- Directions: Everything from the line with "pink headphones: 12 -> 13" to the end of the data below, both lines included, should be transcribed exactly; please omit the pictures.

- Records for this task:
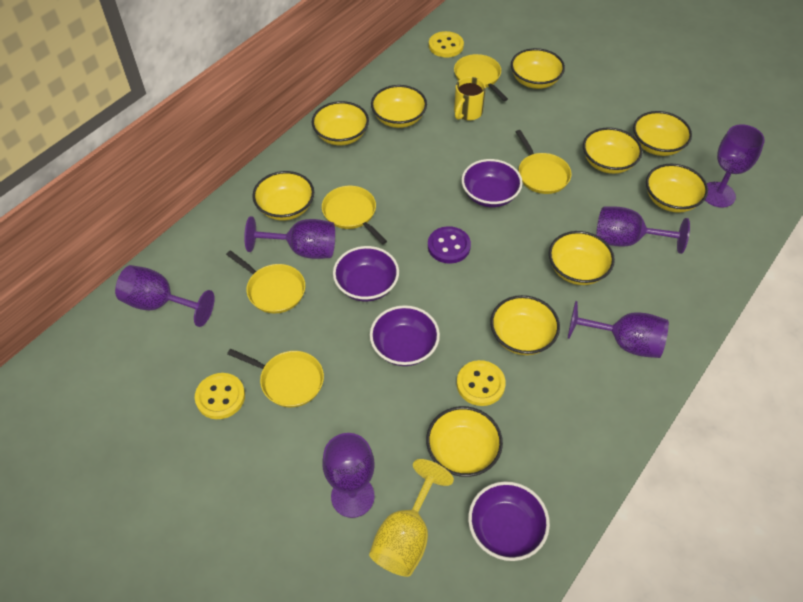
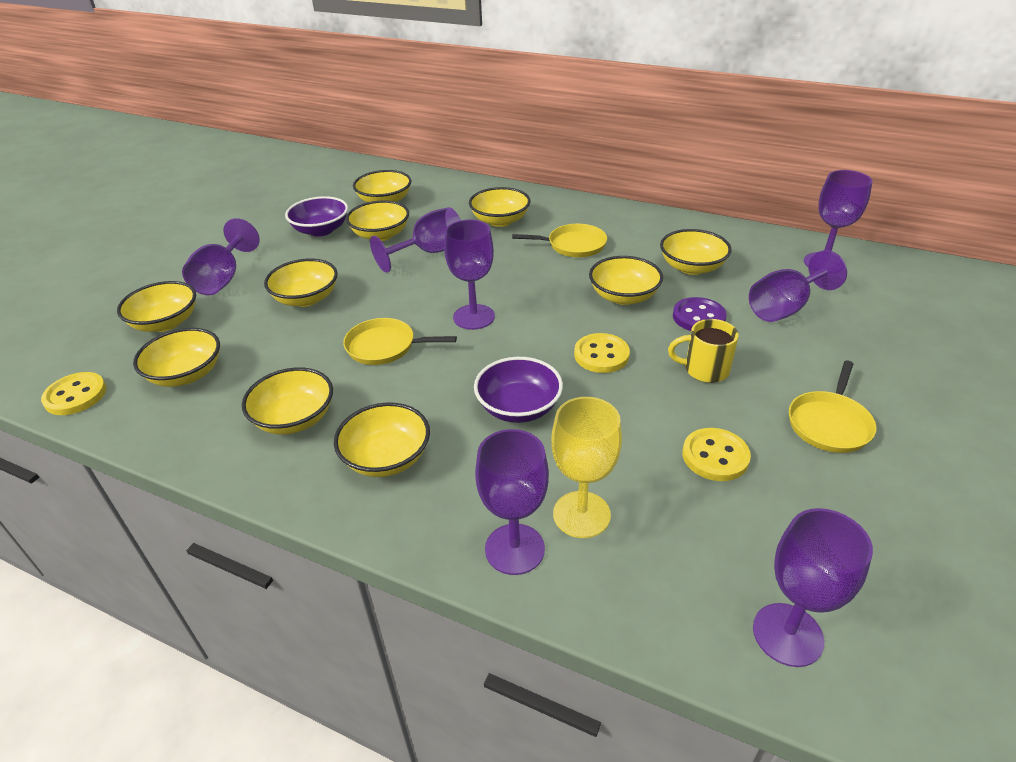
purple bowl: 4 -> 2
purple goblet: 6 -> 7
yellow pan: 5 -> 3

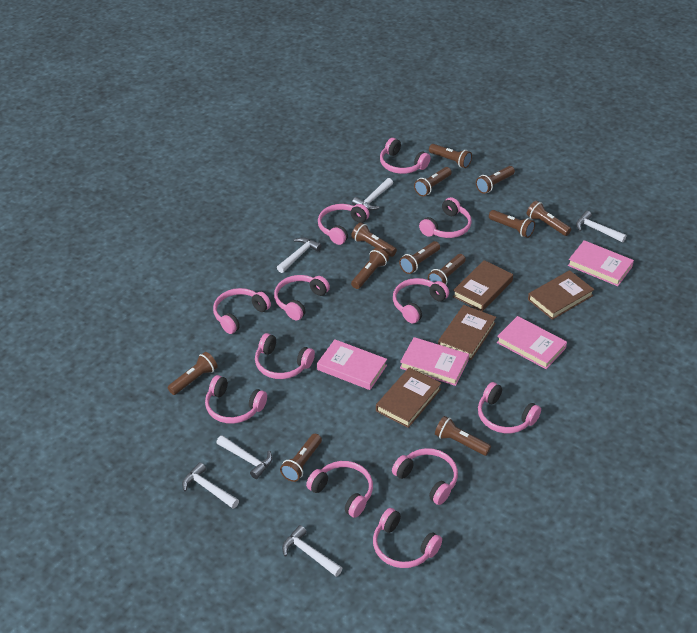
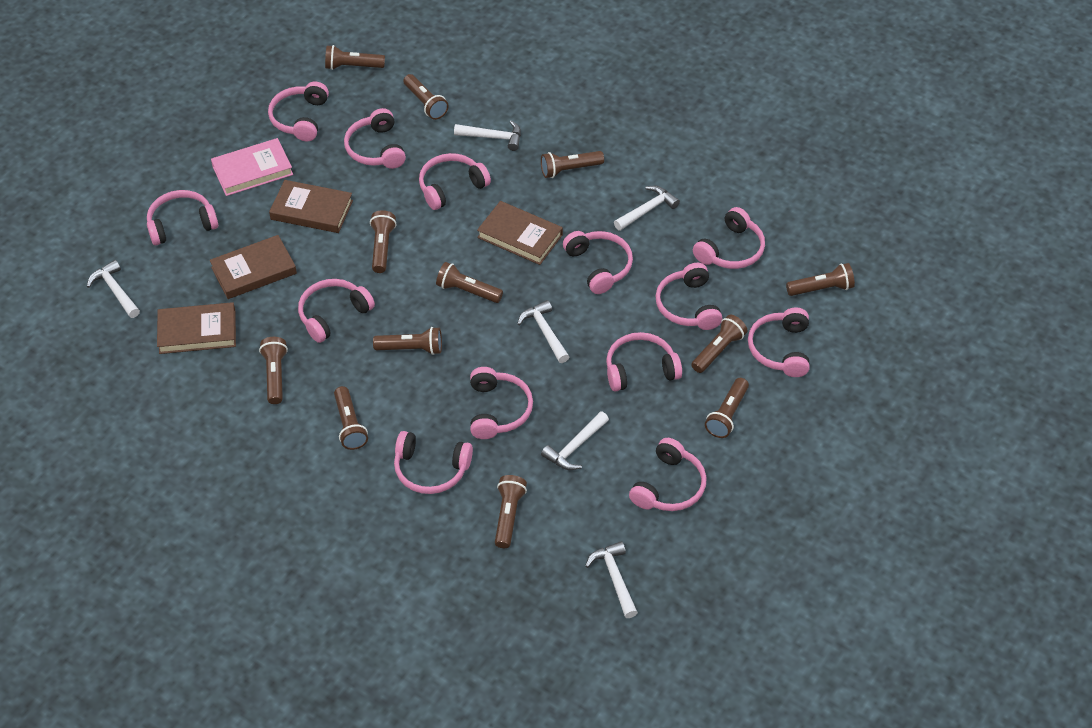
pink book: 4 -> 1
pink headphones: 12 -> 13

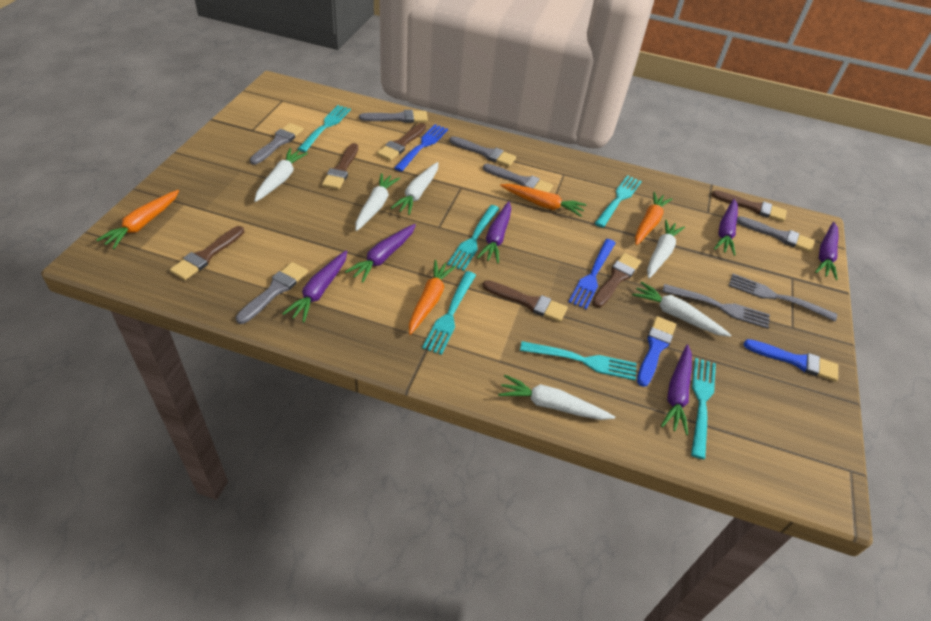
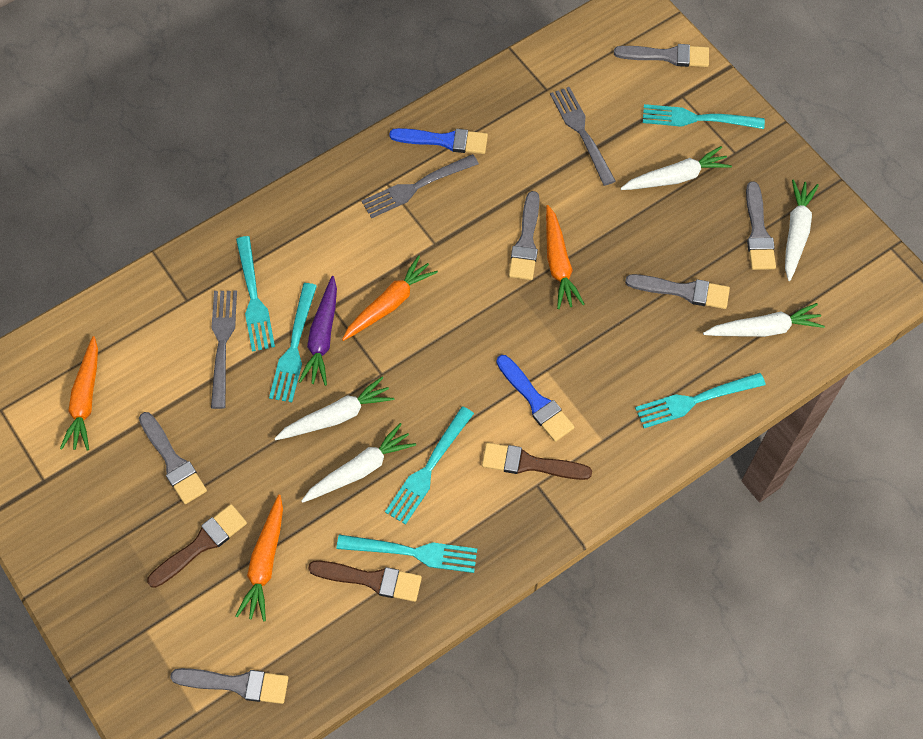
blue fork: 2 -> 0
brown brush: 6 -> 3
grey fork: 2 -> 3
purple carrot: 6 -> 1
white carrot: 6 -> 5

- Exercise result:
pink headphones: 12 -> 13

blue fork: 2 -> 0
brown brush: 6 -> 3
grey fork: 2 -> 3
purple carrot: 6 -> 1
white carrot: 6 -> 5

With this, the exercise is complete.